= Data in this exercise =

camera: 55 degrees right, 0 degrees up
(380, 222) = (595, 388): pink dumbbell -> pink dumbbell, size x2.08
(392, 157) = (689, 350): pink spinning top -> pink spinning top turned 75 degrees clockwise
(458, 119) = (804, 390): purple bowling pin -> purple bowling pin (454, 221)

...

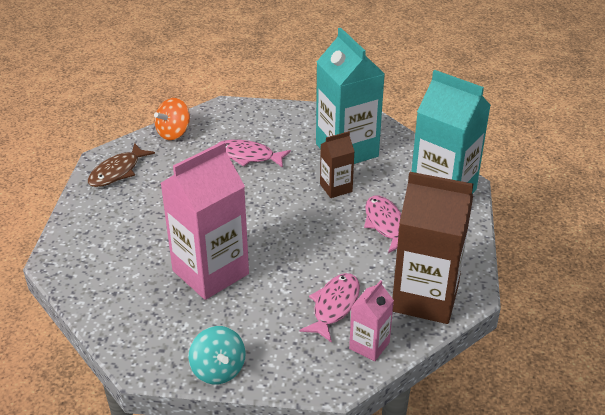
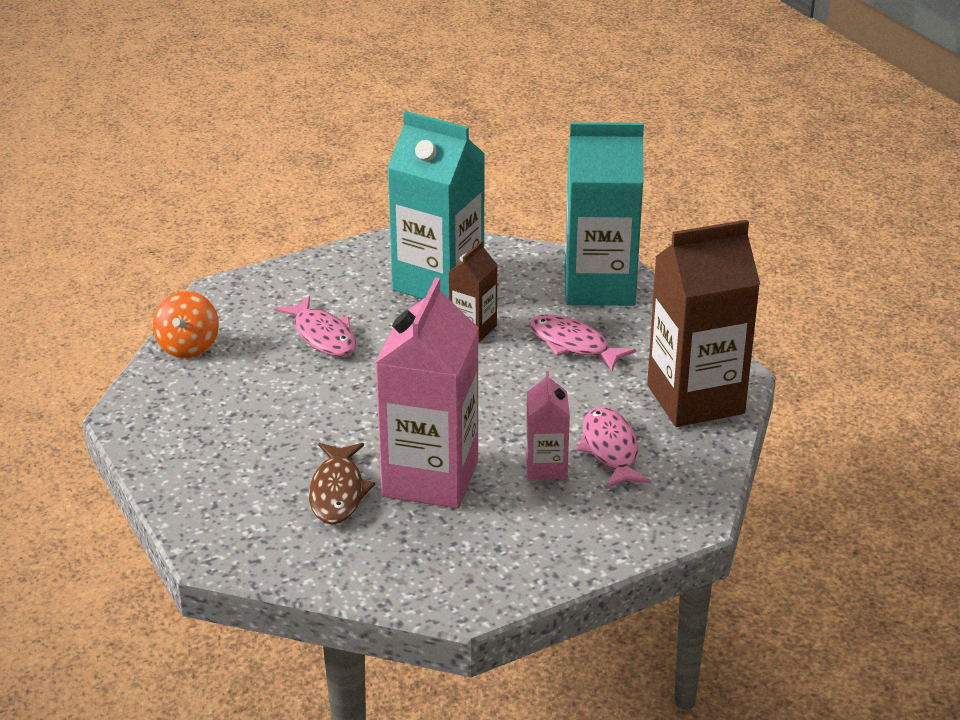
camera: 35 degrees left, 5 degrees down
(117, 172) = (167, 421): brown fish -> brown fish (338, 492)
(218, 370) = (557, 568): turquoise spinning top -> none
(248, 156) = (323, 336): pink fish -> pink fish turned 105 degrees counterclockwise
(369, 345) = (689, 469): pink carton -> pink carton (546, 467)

---

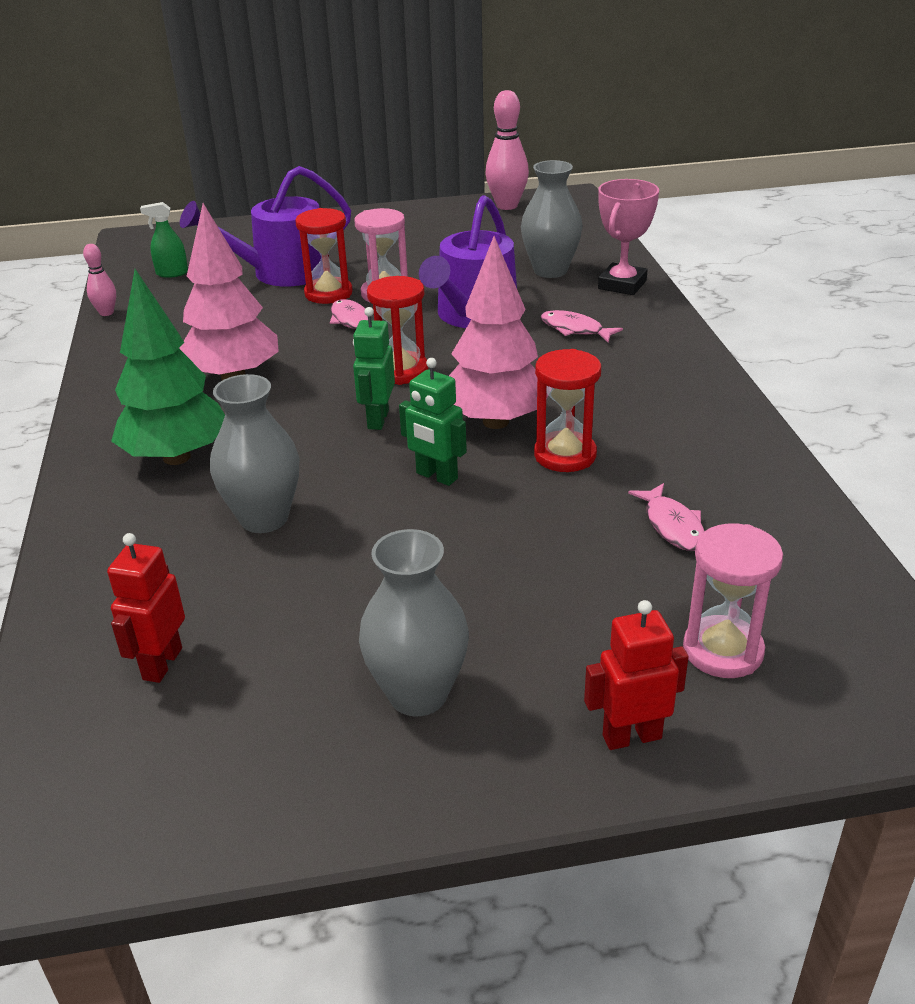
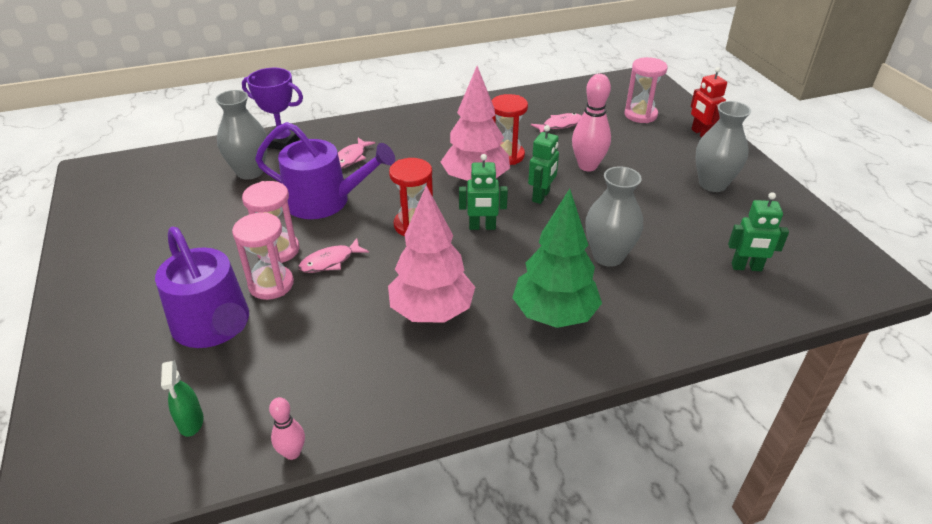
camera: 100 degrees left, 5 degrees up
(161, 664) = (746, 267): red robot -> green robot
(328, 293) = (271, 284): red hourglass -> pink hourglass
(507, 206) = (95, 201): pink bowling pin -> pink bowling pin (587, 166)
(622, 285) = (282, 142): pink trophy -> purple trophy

= Task prompt =
The word "fish" may appear in several lines of the data; copy every line where it does.

= Result =
(117, 172) = (167, 421): brown fish -> brown fish (338, 492)
(248, 156) = (323, 336): pink fish -> pink fish turned 105 degrees counterclockwise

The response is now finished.